Study material
★ ★ ★ ★
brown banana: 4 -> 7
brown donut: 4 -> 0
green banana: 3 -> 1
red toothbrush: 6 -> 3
★ ★ ★ ★
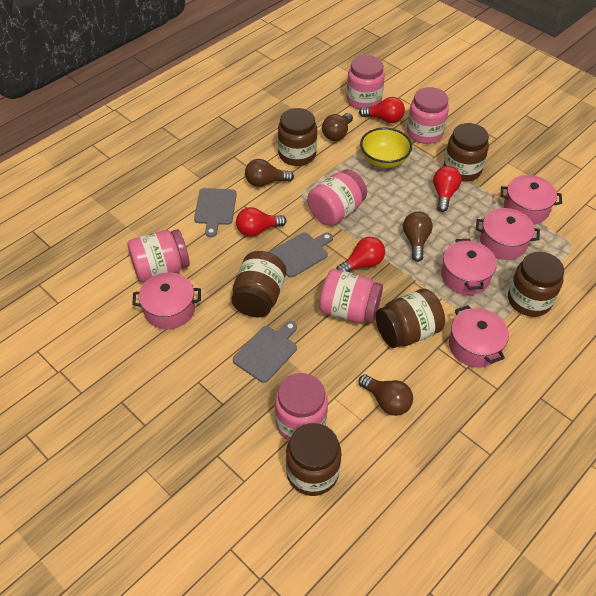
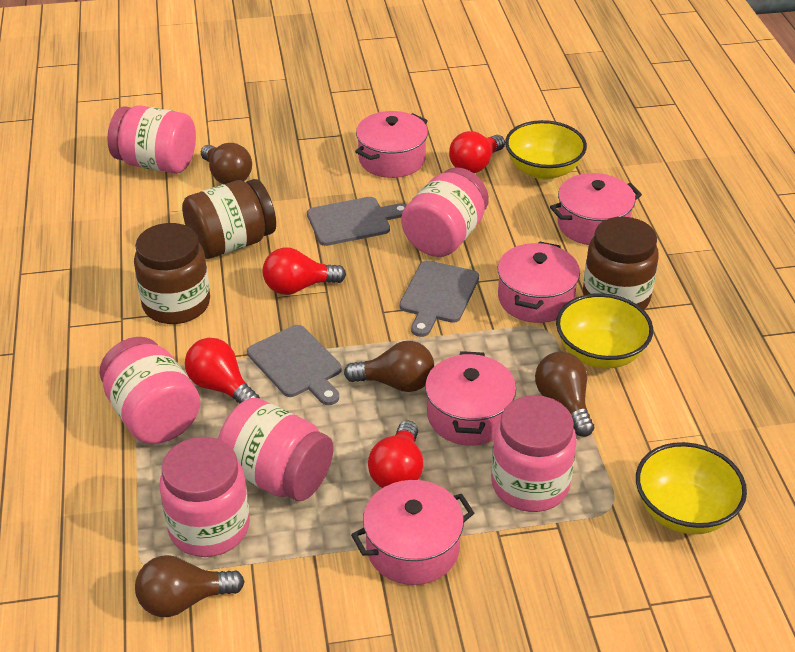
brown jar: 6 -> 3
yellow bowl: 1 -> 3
★ ★ ★ ★
Task objective
Using only the listing above, restate exactly the lines from the line containing "brown donut: 4 -> 0" through the line containing "red toothbrush: 6 -> 3", both included.

Written answer
brown donut: 4 -> 0
green banana: 3 -> 1
red toothbrush: 6 -> 3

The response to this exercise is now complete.